# Task goal:
What lines in the records below include the word "white"? Return each one.

# Extracted information:

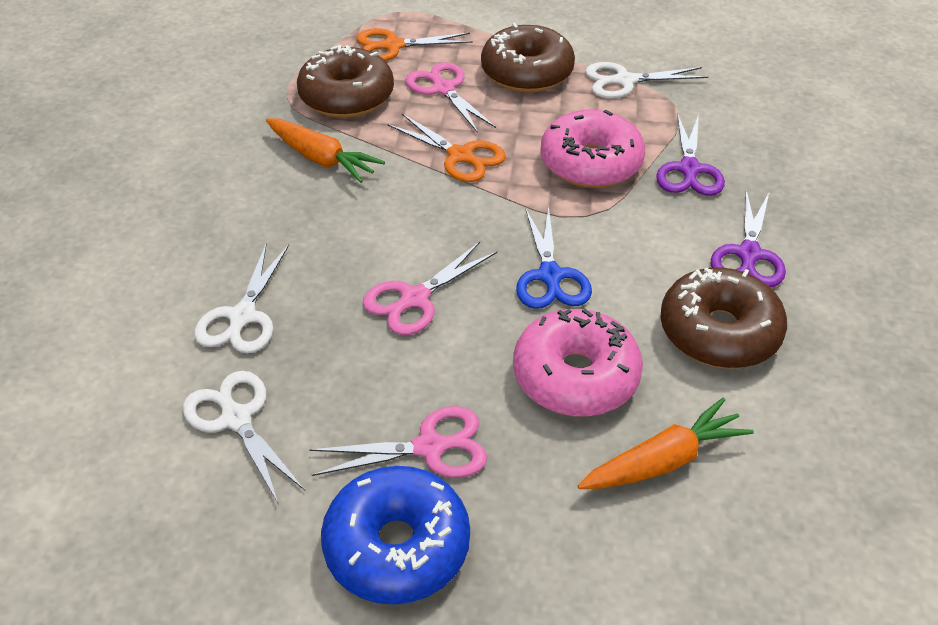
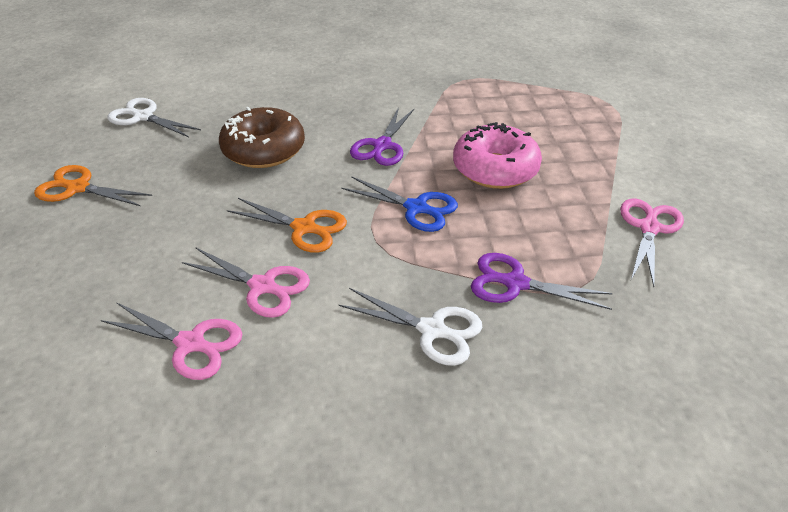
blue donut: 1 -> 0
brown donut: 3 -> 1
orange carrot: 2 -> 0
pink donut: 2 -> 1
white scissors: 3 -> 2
--
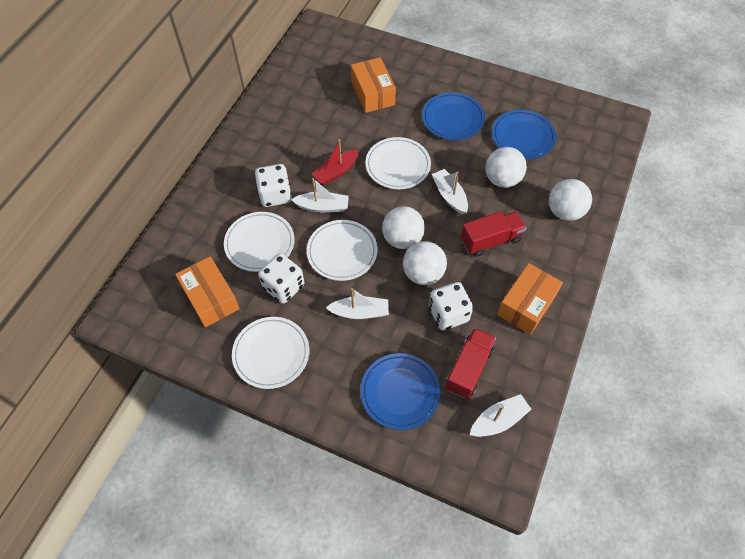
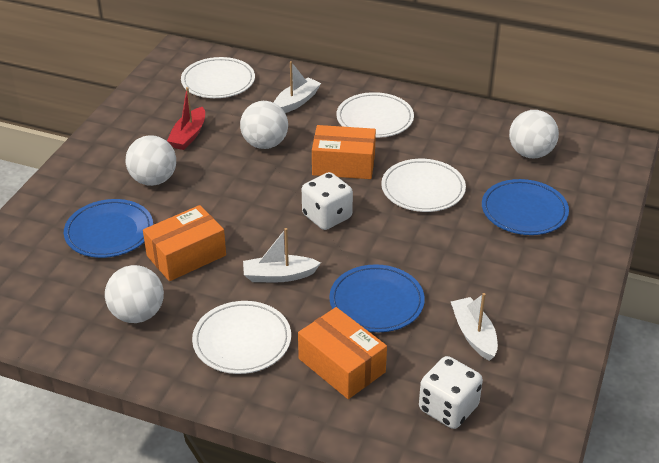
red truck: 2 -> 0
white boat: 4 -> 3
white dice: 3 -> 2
==
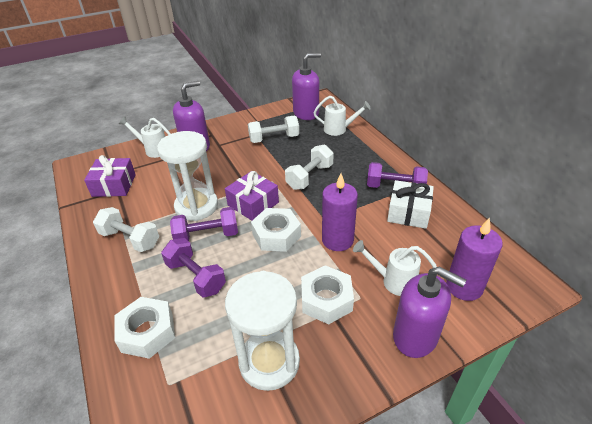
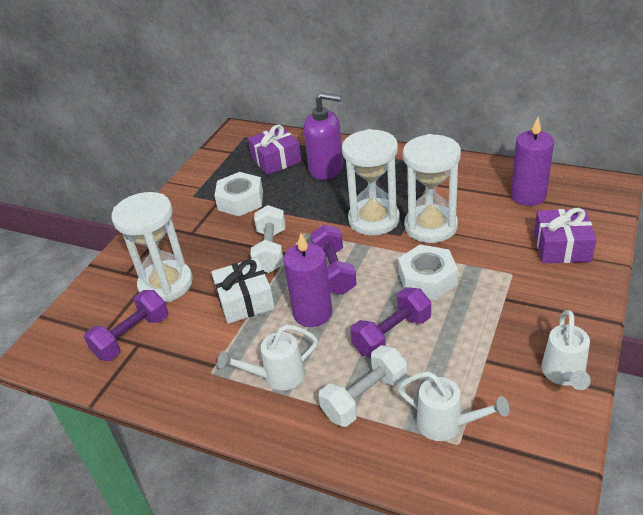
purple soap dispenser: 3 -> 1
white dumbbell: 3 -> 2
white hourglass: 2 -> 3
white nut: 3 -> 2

# Solution for this problem:
white scissors: 3 -> 2
white boat: 4 -> 3
white dice: 3 -> 2
white dumbbell: 3 -> 2
white hourglass: 2 -> 3
white nut: 3 -> 2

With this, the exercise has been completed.